- **PROBLEM STATEMENT**:
Every line of the entries below from the one containing "move: barco [gris]" to the one containing "recolor: coche [morado]", both ends included, must be written out exactly. No other line belongs in the answer.
(TASK DATA begins)
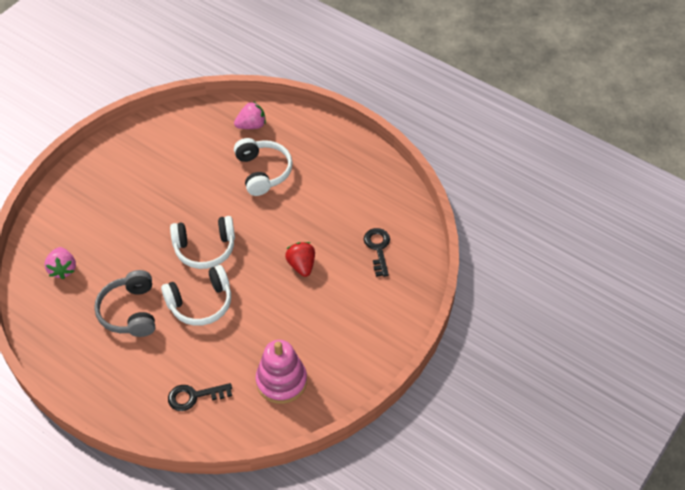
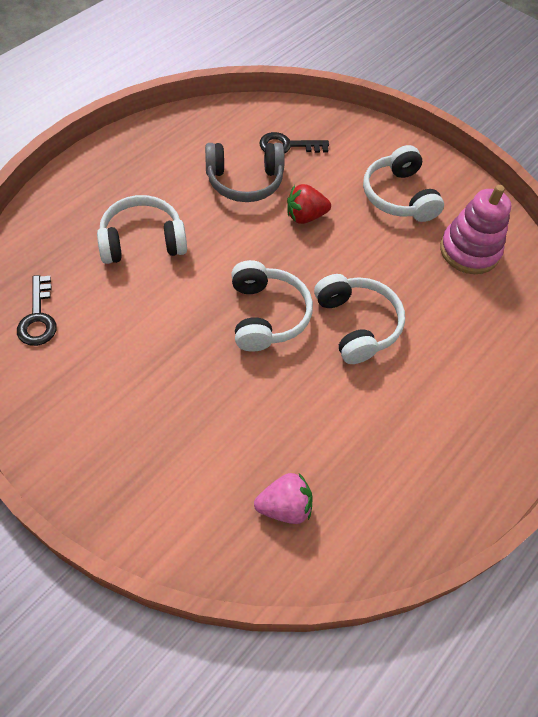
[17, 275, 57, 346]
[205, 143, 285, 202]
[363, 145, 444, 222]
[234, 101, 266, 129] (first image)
(TASK DATA ends)
(TASK DATA begins)
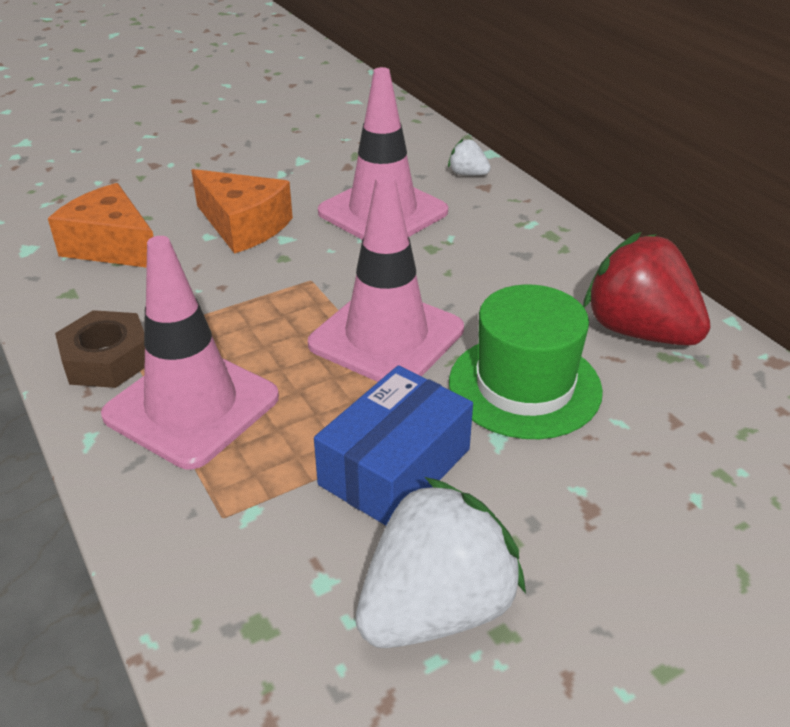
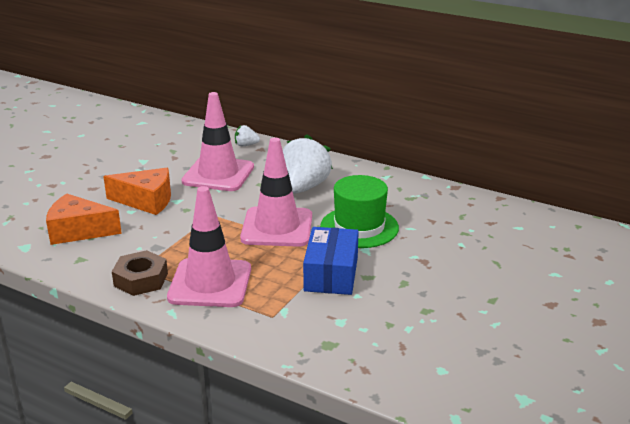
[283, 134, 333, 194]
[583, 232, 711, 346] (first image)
(TASK DATA ends)
(TASK DATA begins)
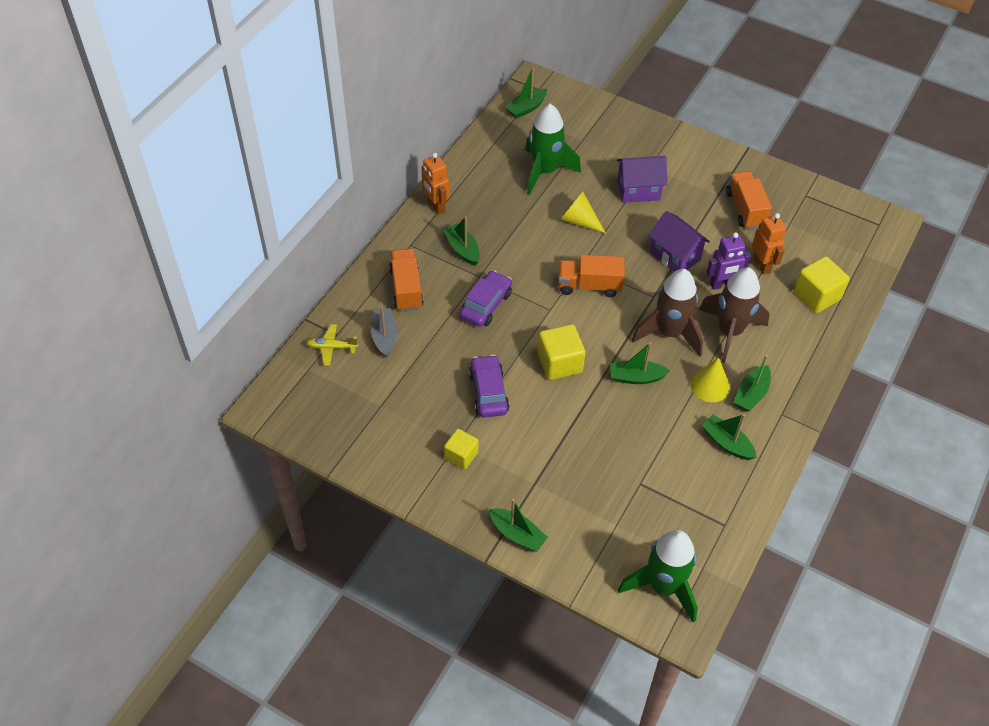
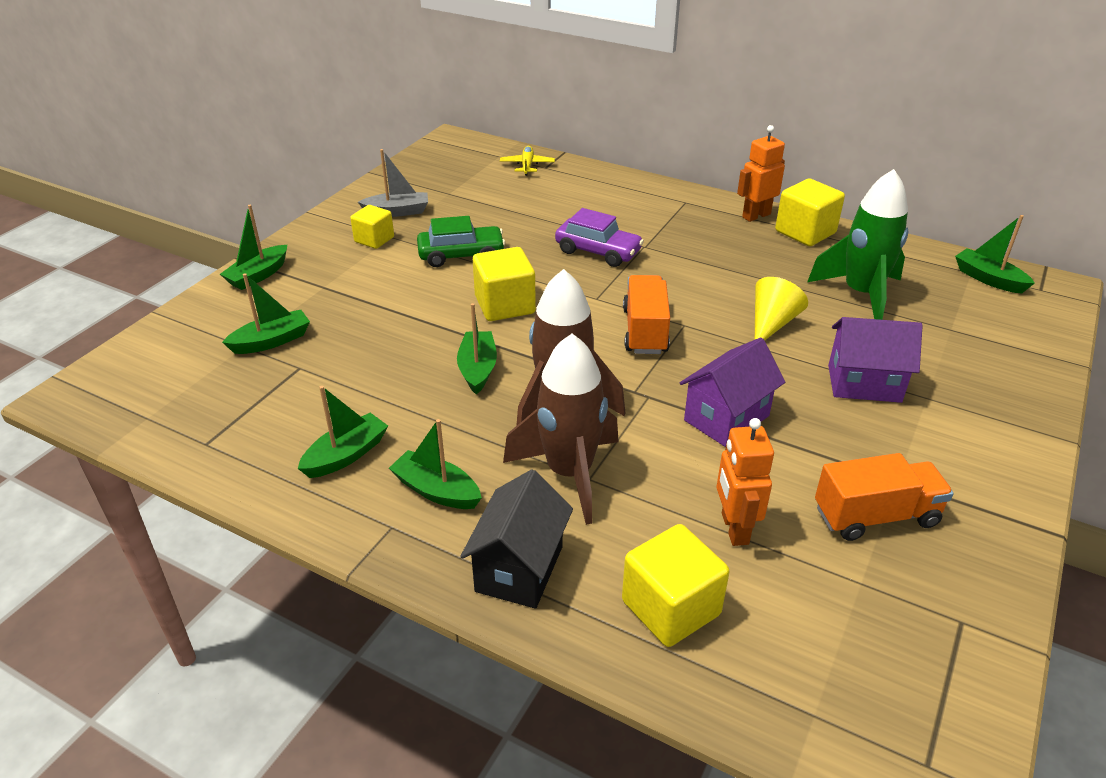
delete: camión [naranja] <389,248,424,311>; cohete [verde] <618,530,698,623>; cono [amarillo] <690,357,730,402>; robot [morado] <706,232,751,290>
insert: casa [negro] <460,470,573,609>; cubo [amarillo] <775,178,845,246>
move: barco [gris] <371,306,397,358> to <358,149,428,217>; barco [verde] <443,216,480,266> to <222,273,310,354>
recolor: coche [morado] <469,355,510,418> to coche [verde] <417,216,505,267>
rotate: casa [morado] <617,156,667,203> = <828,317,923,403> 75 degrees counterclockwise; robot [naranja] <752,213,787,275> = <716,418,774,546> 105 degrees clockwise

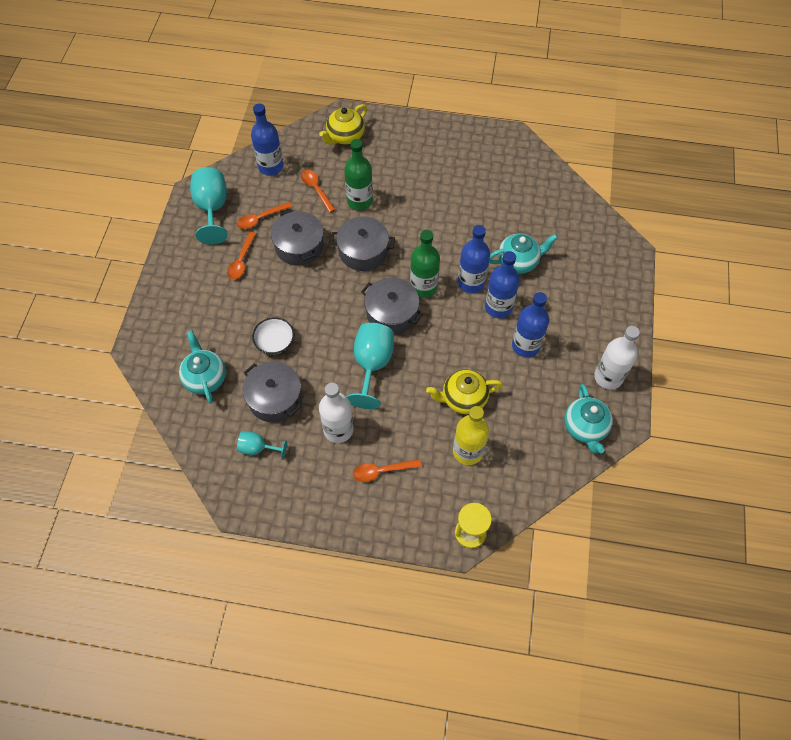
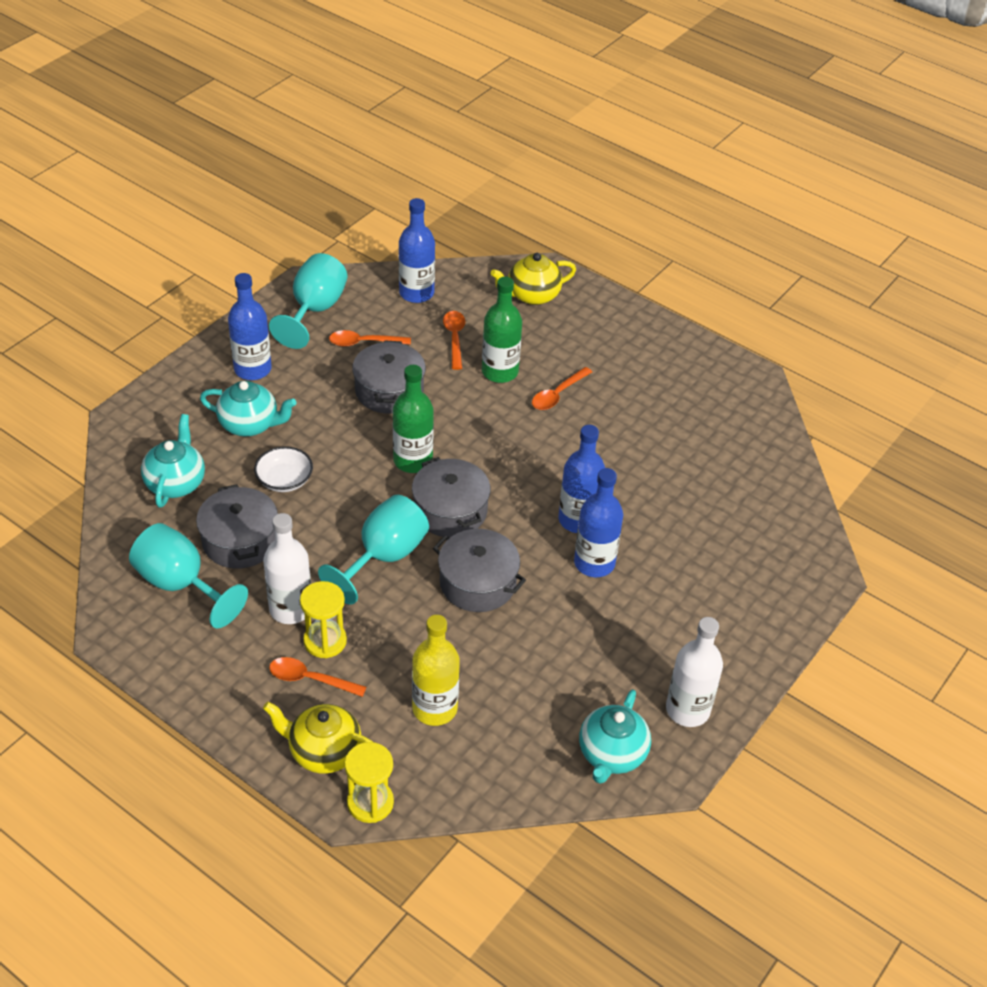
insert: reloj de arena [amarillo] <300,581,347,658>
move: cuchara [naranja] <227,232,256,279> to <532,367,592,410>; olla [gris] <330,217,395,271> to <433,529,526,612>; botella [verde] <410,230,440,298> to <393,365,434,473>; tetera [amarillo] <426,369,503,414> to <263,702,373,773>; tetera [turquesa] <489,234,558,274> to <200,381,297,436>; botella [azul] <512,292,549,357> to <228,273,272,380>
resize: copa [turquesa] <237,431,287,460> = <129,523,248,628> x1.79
(TASK DATA ends)
- **EXERCISE RESPONSE**:
move: barco [gris] <371,306,397,358> to <358,149,428,217>; barco [verde] <443,216,480,266> to <222,273,310,354>
recolor: coche [morado] <469,355,510,418> to coche [verde] <417,216,505,267>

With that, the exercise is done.